• **Before-and-after scene images**
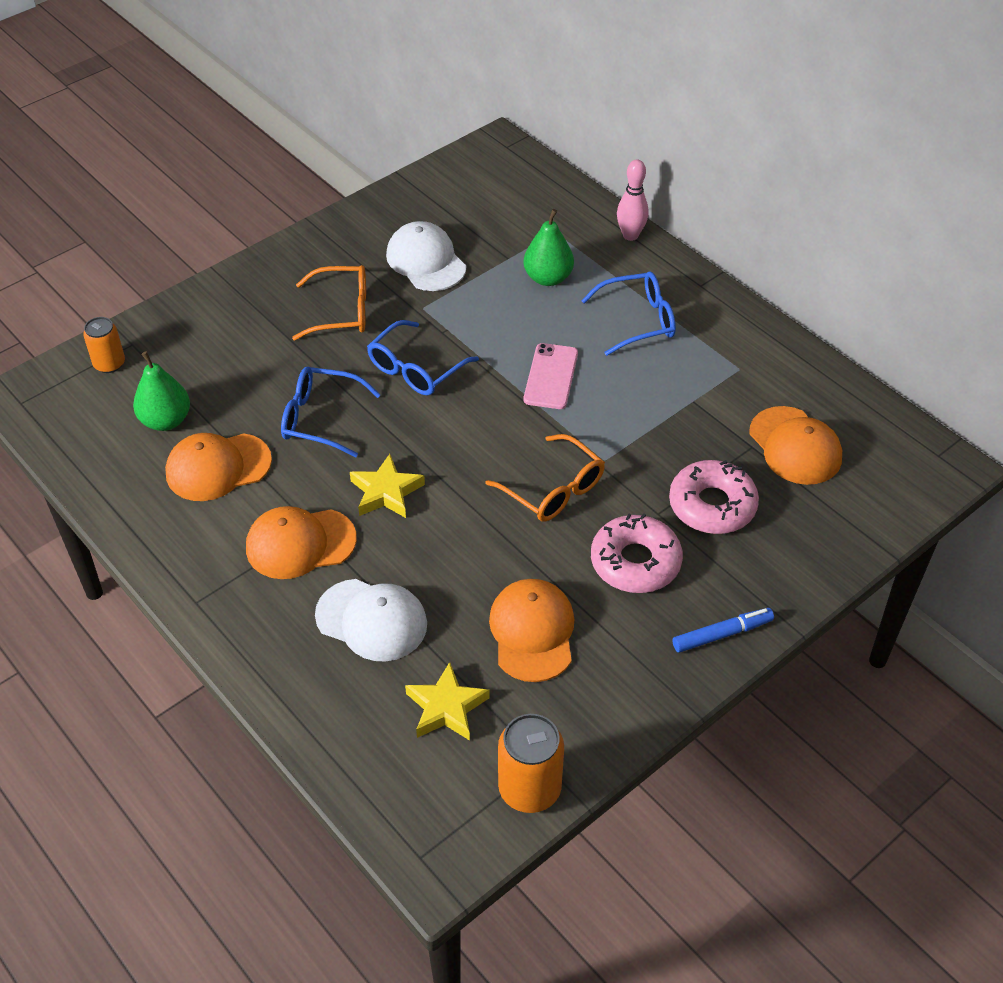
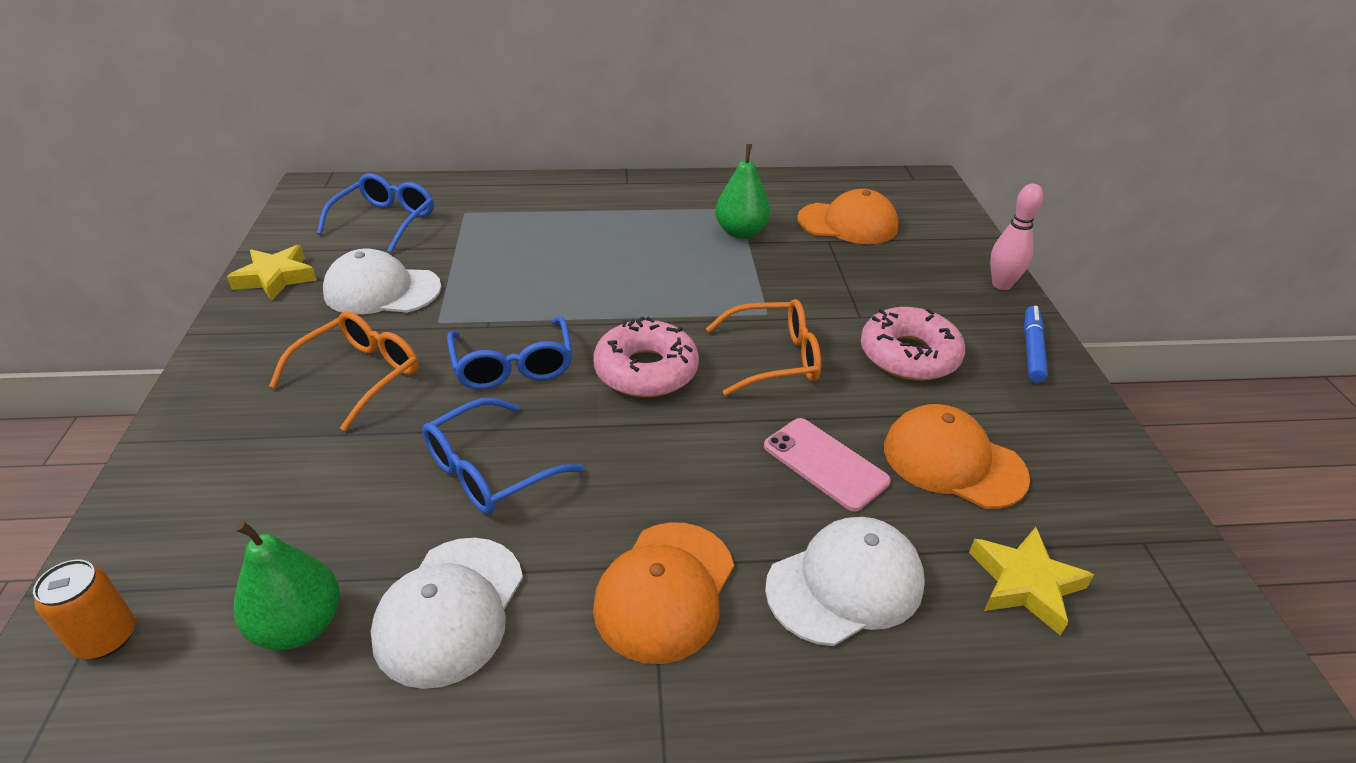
camera: 55 degrees left, 10 degrees down
orange cap [165,433,272,501] -> white cap [371,538,523,689]
yellow star [350,454,425,518] -> yellow star moved to [227,245,317,301]
orange can [498,714,564,813] -> none
green pear [524,209,574,286] -> green pear moved to [715,144,771,239]
pink phone [524,343,578,409] -> pink phone moved to [764,418,891,511]
blue glasses [581,272,676,356] -> blue glasses moved to [317,173,434,253]
pink bowling pin [617,159,649,241] -> pink bowling pin moved to [990,183,1043,290]
pink donut [669,460,759,534] -> pink donut moved to [593,316,699,397]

• **Exercise aim**
Your answer must be the records exactly as they stand, with no pictures in it.

• **Answer space**
camera: 55 degrees left, 10 degrees down
orange cap [165,433,272,501] -> white cap [371,538,523,689]
yellow star [350,454,425,518] -> yellow star moved to [227,245,317,301]
orange can [498,714,564,813] -> none
green pear [524,209,574,286] -> green pear moved to [715,144,771,239]
pink phone [524,343,578,409] -> pink phone moved to [764,418,891,511]
blue glasses [581,272,676,356] -> blue glasses moved to [317,173,434,253]
pink bowling pin [617,159,649,241] -> pink bowling pin moved to [990,183,1043,290]
pink donut [669,460,759,534] -> pink donut moved to [593,316,699,397]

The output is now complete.